Task directions. Take the material below and extract the lines from the one with "camera: 140 degrees right, 15 degrees down" through the one with "(387, 235) = (559, 270): yellow", word for word, without pictures.

Excerpted records.
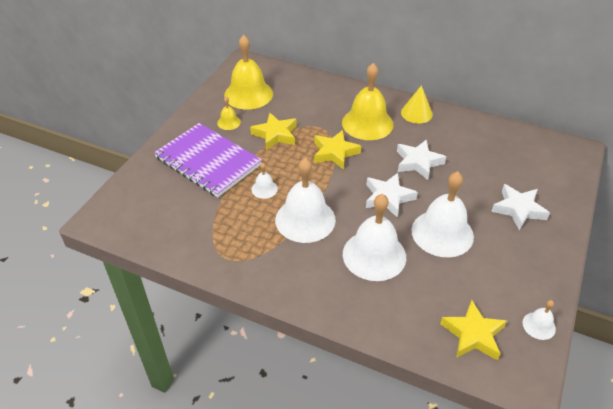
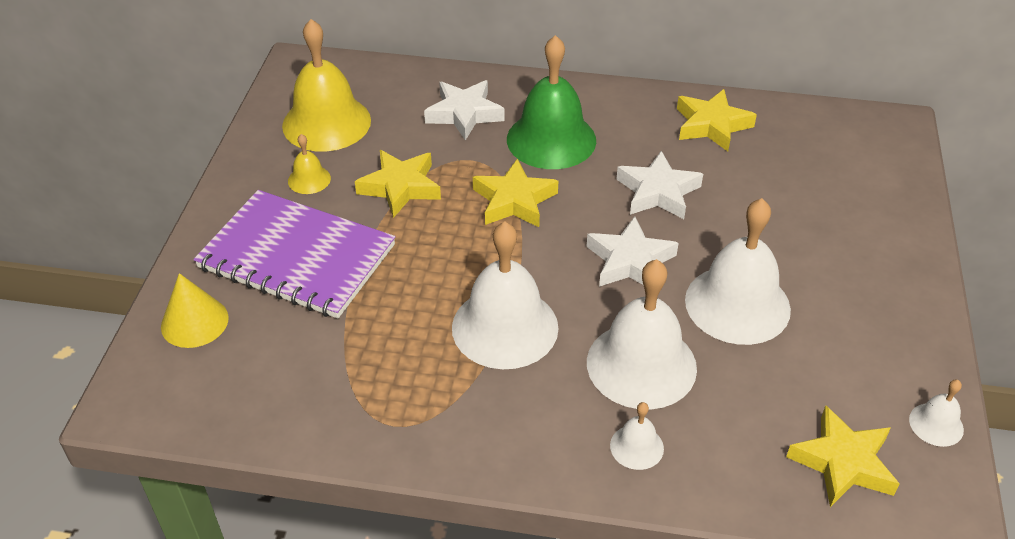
camera: 15 degrees left, 0 degrees up
(264, 189) = (415, 287): white bell -> white bell (636, 447)
(367, 123) = (551, 139): yellow bell -> green bell
(416, 113) = (626, 108): yellow cone -> yellow cone (194, 322)
(463, 131) = (711, 125): none -> yellow star
(518, 209) = (841, 241): white star -> white star (464, 114)

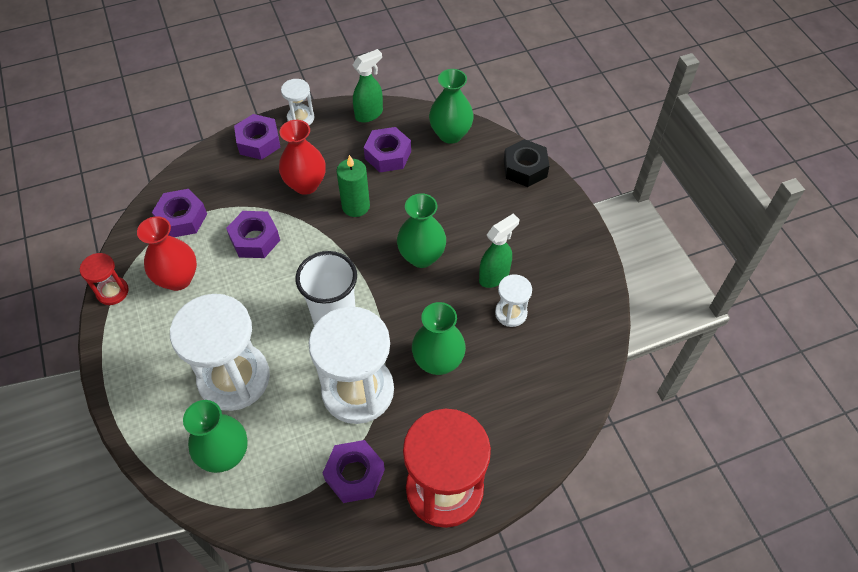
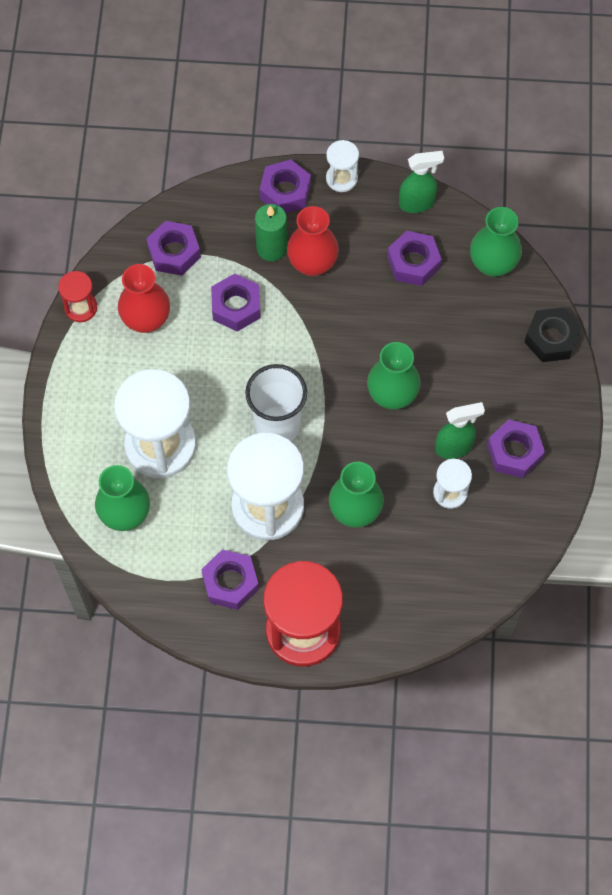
camera: 25 degrees right, 10 degrees up
(355, 206) = (352, 310): green candle -> green candle (271, 248)
(545, 260) = (514, 452): none -> purple nut

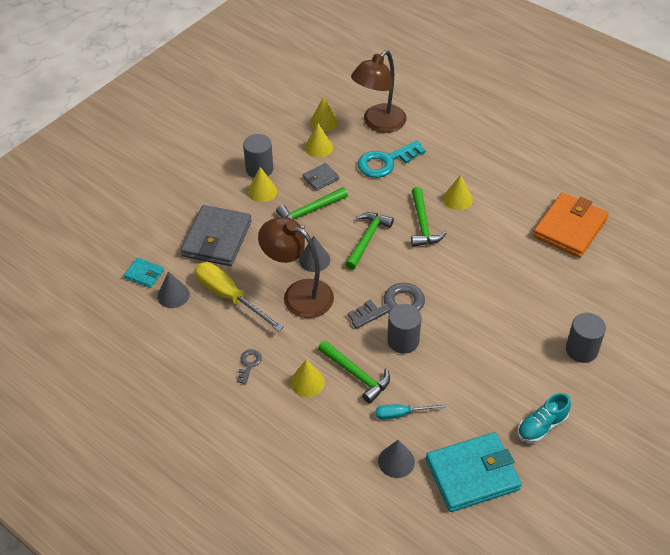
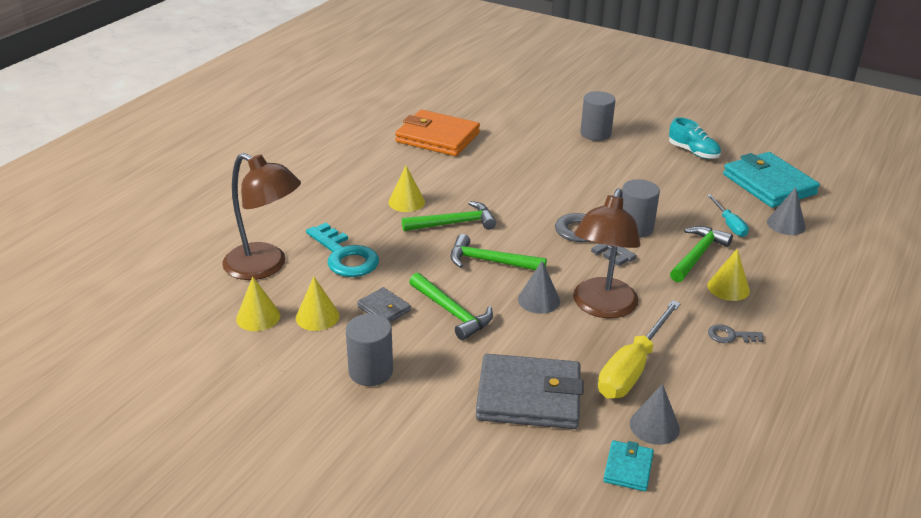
camera: 100 degrees left, 15 degrees down
(262, 191) = (419, 362): yellow cone -> none

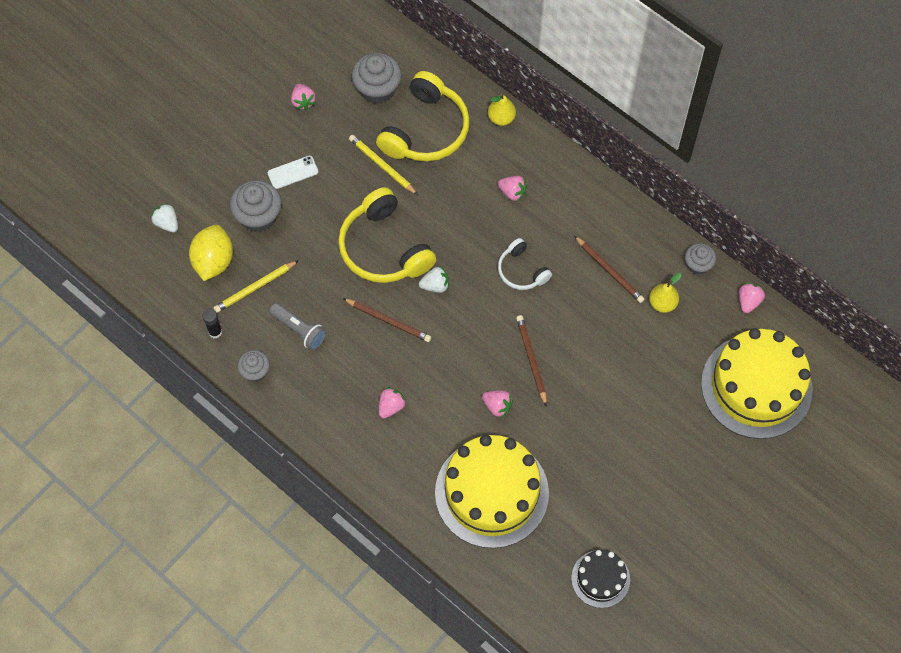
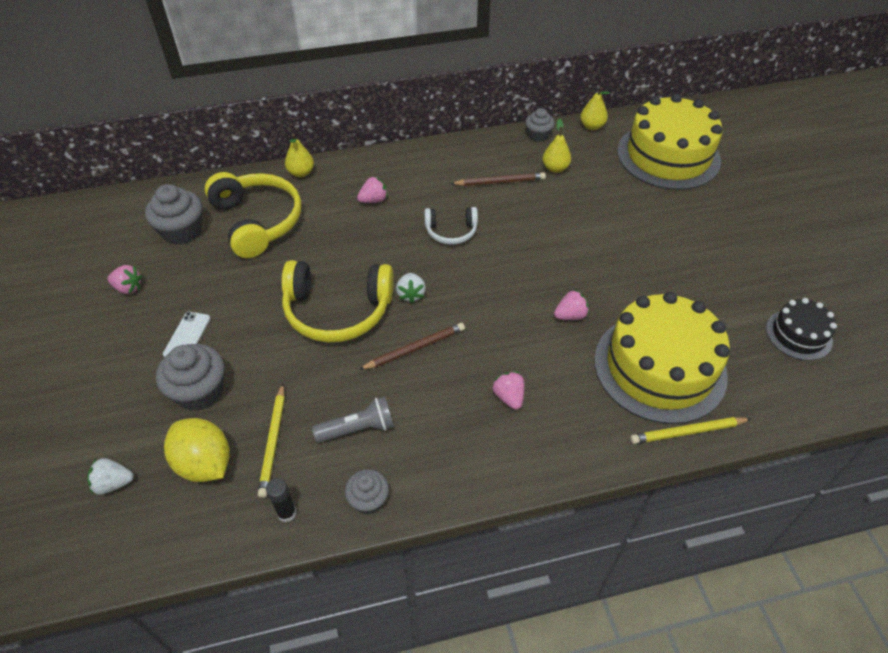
camera: 55 degrees left, 15 degrees down
(382, 166) = (256, 267): yellow pencil -> yellow pencil (687, 432)
(435, 285) = (411, 294): white strawberry -> white strawberry turned 150 degrees clockwise
(531, 360) = (542, 268): brown pencil -> none
(748, 301) = (592, 126): pink strawberry -> yellow pear

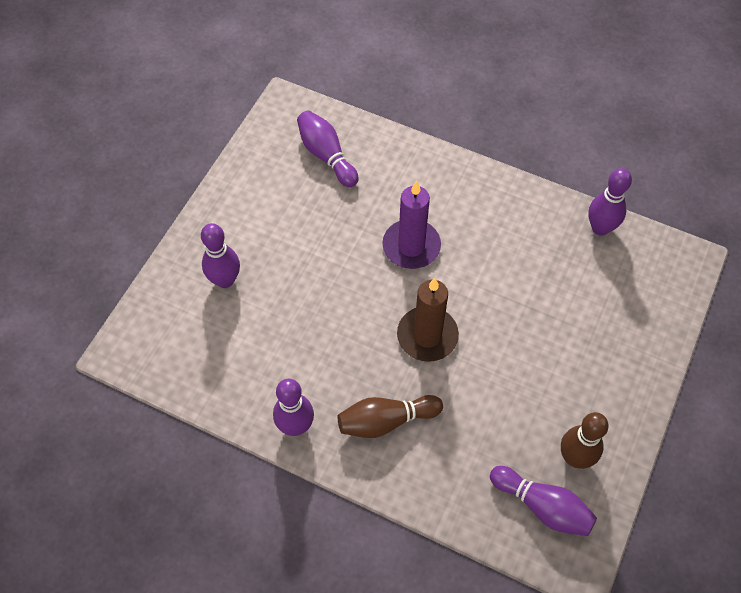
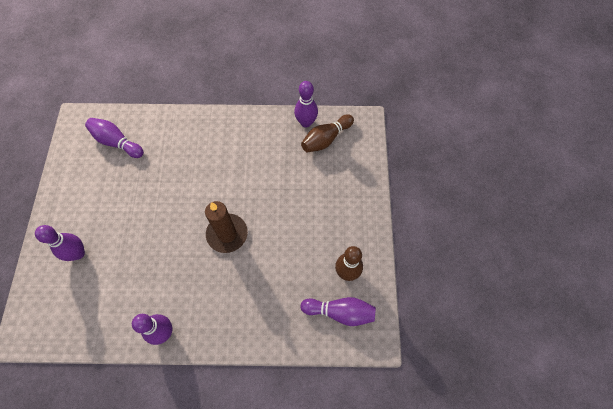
camera: 25 degrees left, 5 degrees up
(386, 421) = (222, 301): brown bowling pin -> brown bowling pin (326, 139)
(411, 246) = (195, 180): purple candle -> none

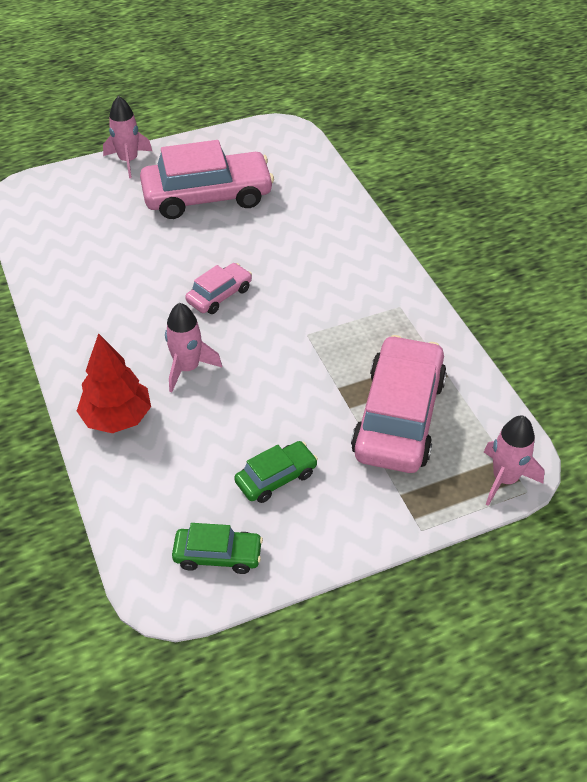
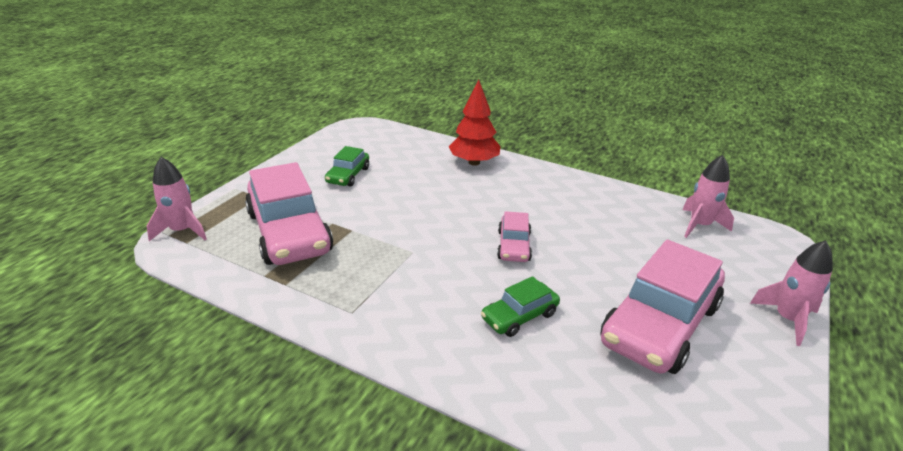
camera: 140 degrees right, 15 degrees down
(187, 368) = (469, 197): pink rocket -> pink rocket (699, 225)
(218, 555) = (348, 142): green car -> green car (519, 316)

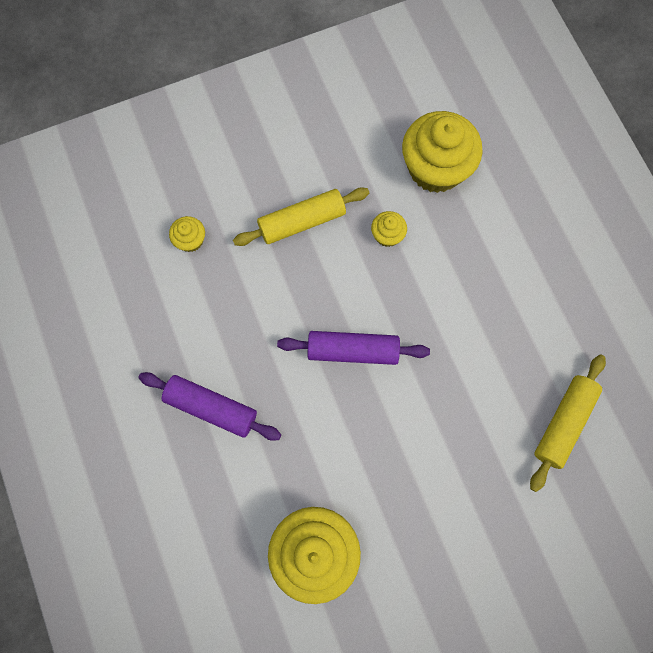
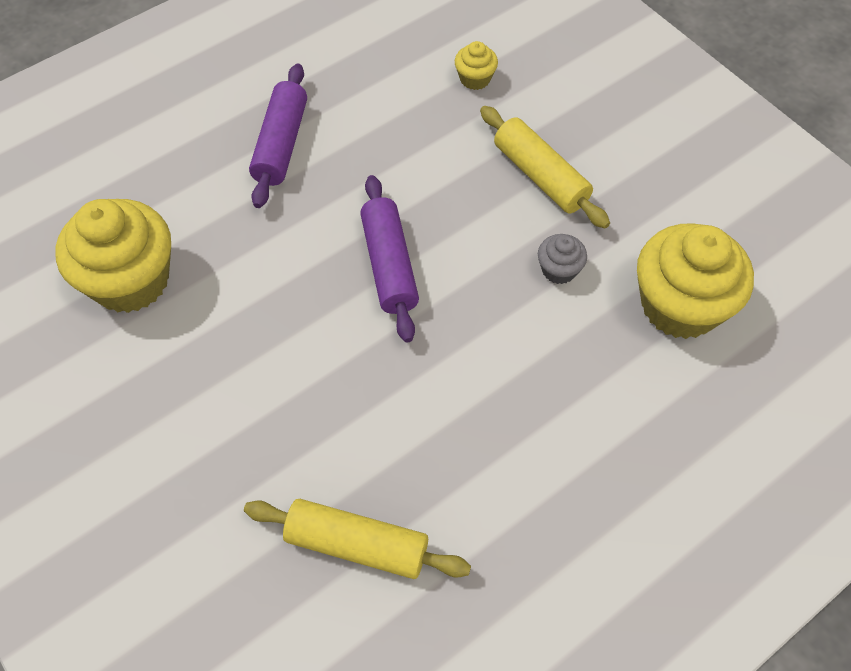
camera: 75 degrees right, 15 degrees down
(387, 235) = (559, 270): yellow cupcake -> grey cupcake

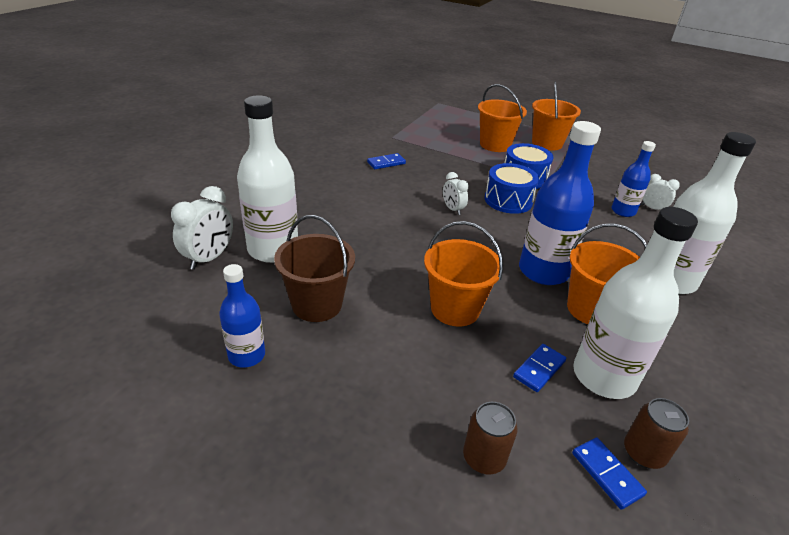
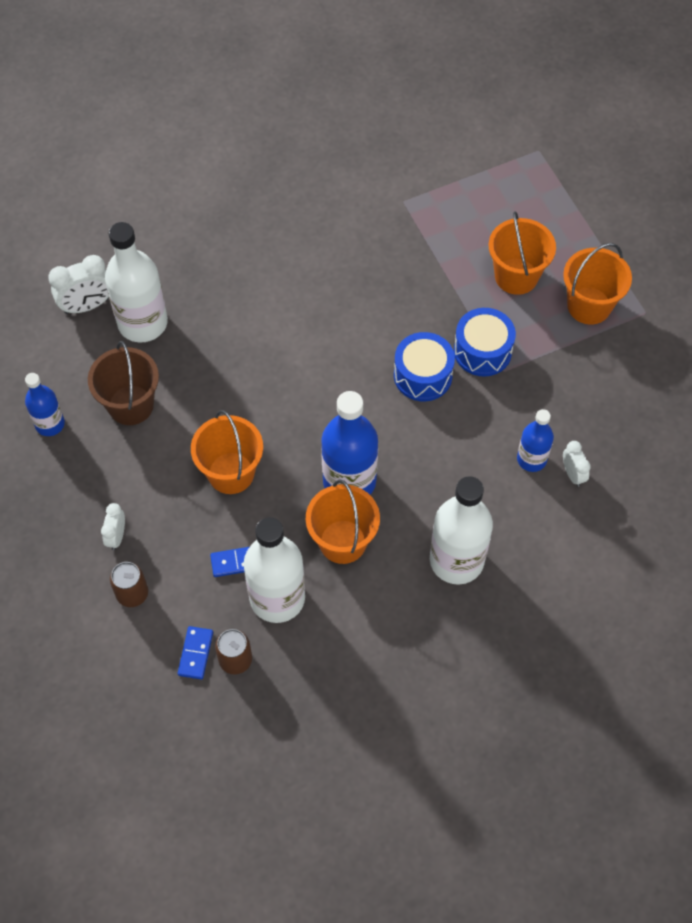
camera: 40 degrees right, 25 degrees up
(386, 163) = (352, 247): blue domino -> none
(452, 209) = (350, 357): white clock -> white clock (116, 536)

Result of this exercise.
camera: 140 degrees right, 15 degrees down
(187, 368) = (469, 197): pink rocket -> pink rocket (699, 225)
(218, 555) = (348, 142): green car -> green car (519, 316)

camera: 75 degrees right, 15 degrees down
(387, 235) = (559, 270): yellow cupcake -> grey cupcake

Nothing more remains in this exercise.